• _EXERCISE PROMPT_
Below is a set of records. Repeat them verbatim without the pictures.

### RECORDS FOR PROCESSING ###

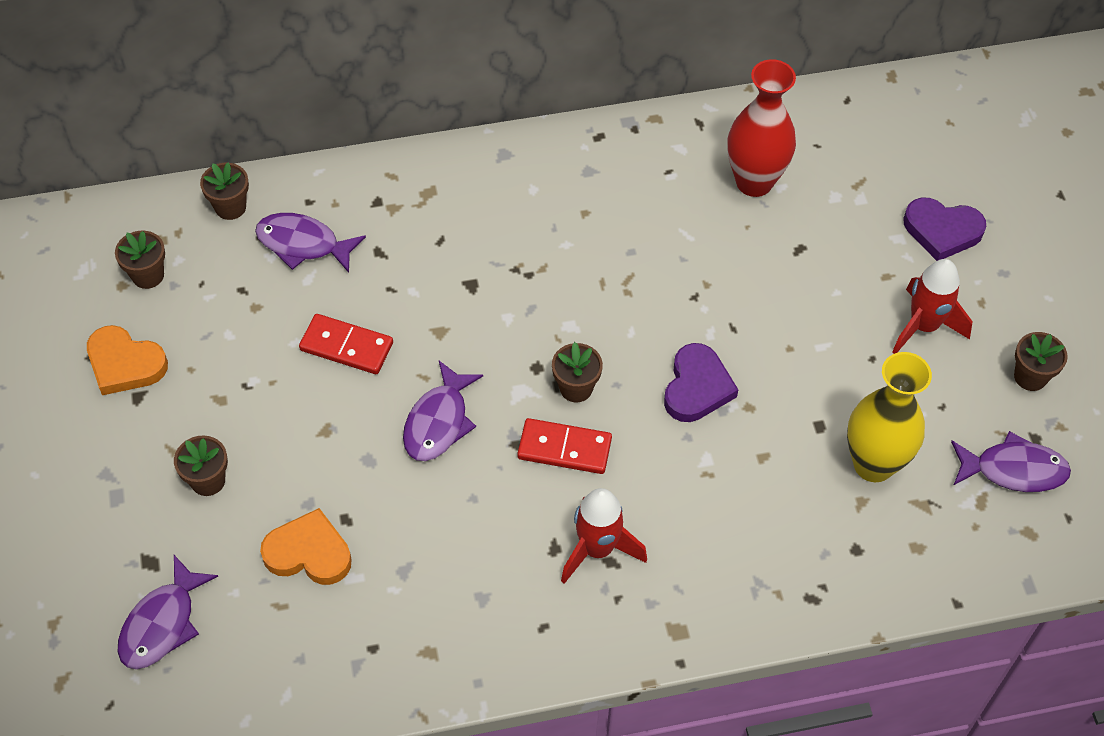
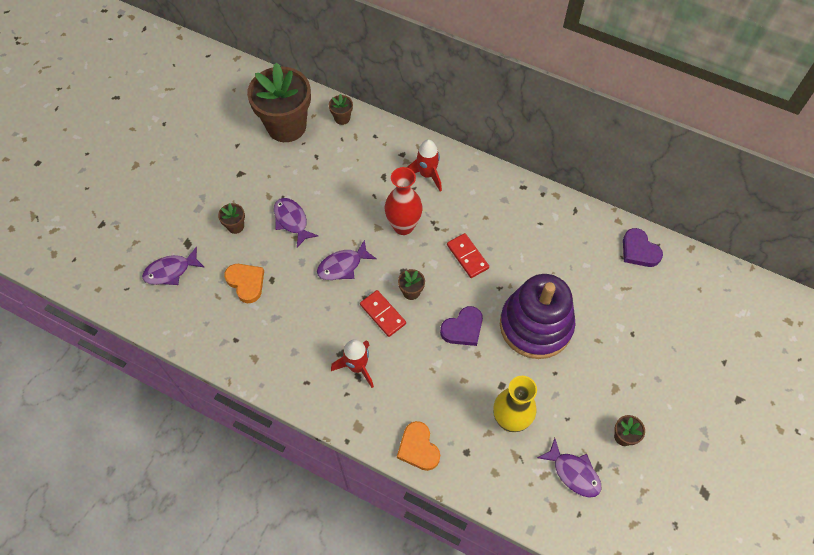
camera: 40 degrees right, 5 degrees up
(125, 364) = (247, 157): orange heart -> orange heart (418, 448)
(148, 275) = (286, 126): brown flower pot -> brown flower pot, size x2.49
(303, 244) = (356, 153): purple fish -> purple fish (292, 221)
(346, 347) = (335, 208): red domino -> red domino (467, 256)
(754, 182) = (575, 254): red vase -> red vase (403, 226)
(790, 313) = (535, 325): none -> purple stacking toy
(923, 326) = (593, 376): red rocket -> red rocket (427, 174)
(942, 231) = (645, 338): purple heart -> purple heart (639, 250)

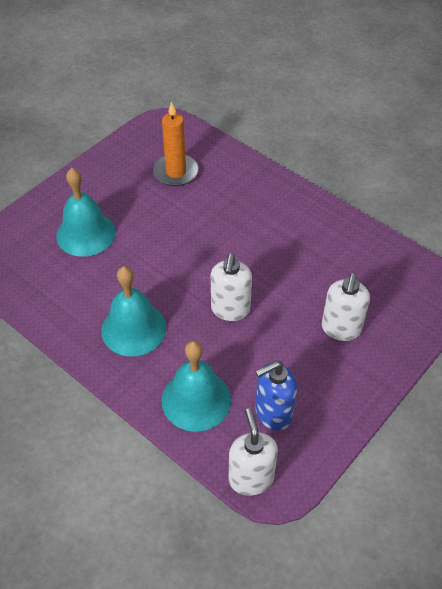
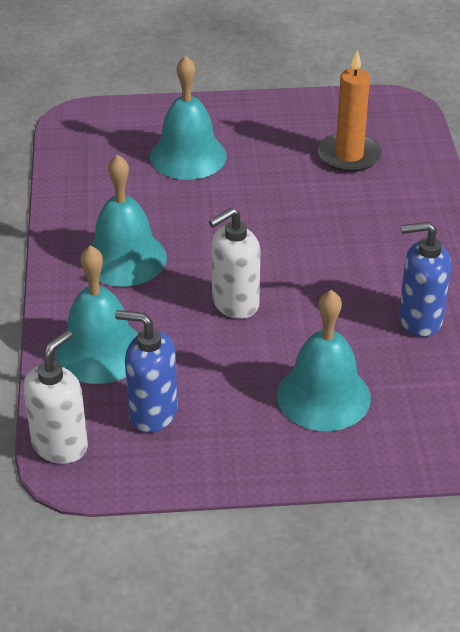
camera: 45 degrees right, 10 degrees down
(329, 247) = (419, 320): none -> blue soap dispenser
(341, 329) = (323, 396): white soap dispenser -> turquoise bell

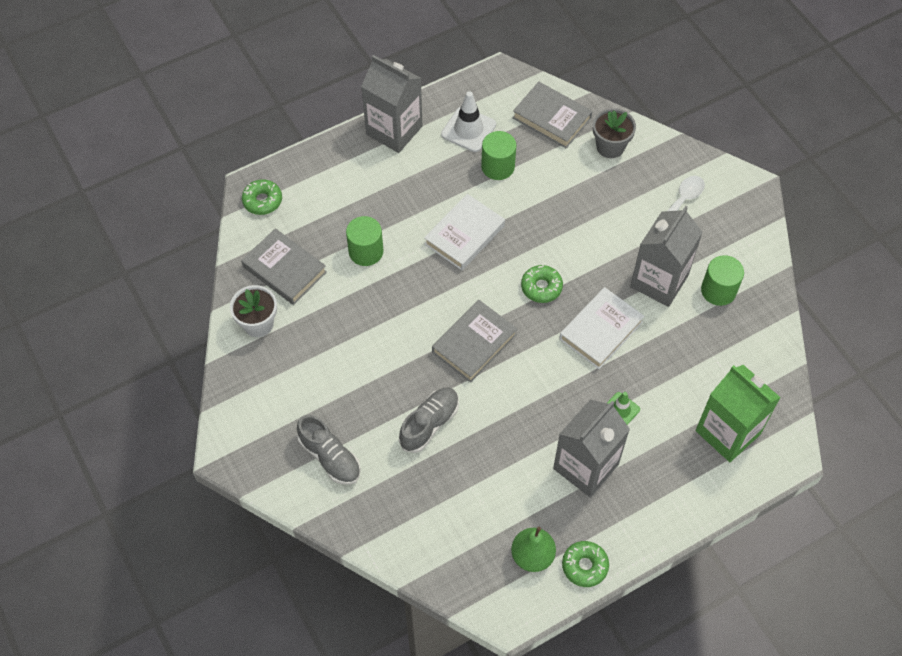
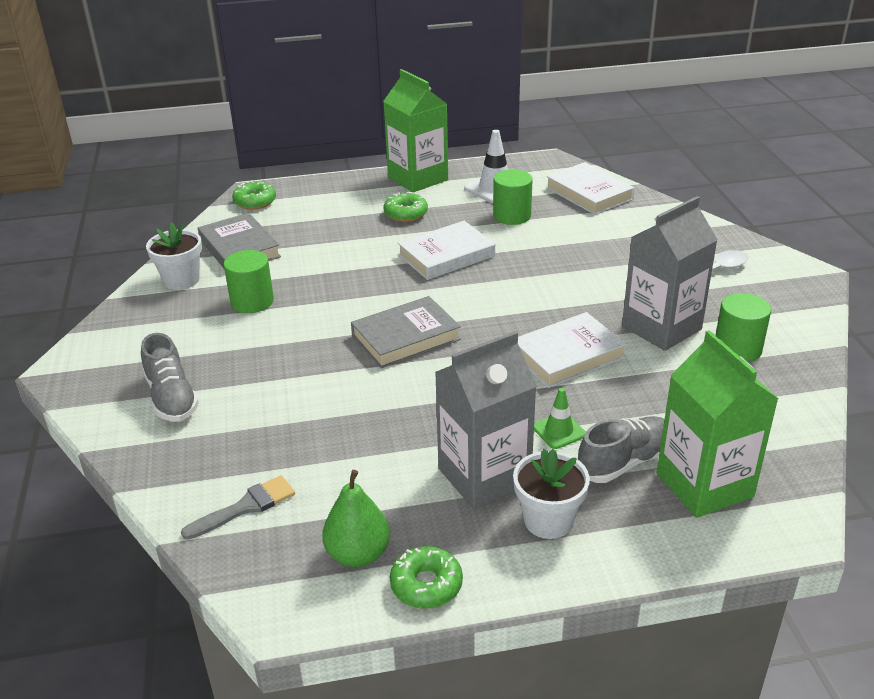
camera: 20 degrees right, 25 degrees down
(366, 251) = (332, 250): green cylinder -> green cylinder (252, 301)
(394, 130) = (418, 178): grey carton -> green carton
(429, 424) = (308, 394): grey shoe -> grey shoe (625, 462)
(440, 541) = (245, 507): none -> grey brush
(541, 287) = (512, 308): green donut -> green donut (406, 214)
(552, 118) = (589, 193): grey book -> white book
(610, 147) = (646, 221): grey flower pot -> none
(640, 492) = (548, 520): none -> white flower pot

###

• _TASK RESULT_
camera: 40 degrees right, 5 degrees up
(125, 364) = (247, 157): orange heart -> orange heart (418, 448)
(148, 275) = (286, 126): brown flower pot -> brown flower pot, size x2.49
(303, 244) = (356, 153): purple fish -> purple fish (292, 221)
(346, 347) = (335, 208): red domino -> red domino (467, 256)
(754, 182) = (575, 254): red vase -> red vase (403, 226)
(790, 313) = (535, 325): none -> purple stacking toy
(923, 326) = (593, 376): red rocket -> red rocket (427, 174)
(942, 231) = (645, 338): purple heart -> purple heart (639, 250)

camera: 45 degrees right, 10 degrees down
(329, 247) = (419, 320): none -> blue soap dispenser
(341, 329) = (323, 396): white soap dispenser -> turquoise bell

camera: 20 degrees right, 25 degrees down
(366, 251) = (332, 250): green cylinder -> green cylinder (252, 301)
(394, 130) = (418, 178): grey carton -> green carton
(429, 424) = (308, 394): grey shoe -> grey shoe (625, 462)
(440, 541) = (245, 507): none -> grey brush
(541, 287) = (512, 308): green donut -> green donut (406, 214)
(552, 118) = (589, 193): grey book -> white book
(610, 147) = (646, 221): grey flower pot -> none
(640, 492) = (548, 520): none -> white flower pot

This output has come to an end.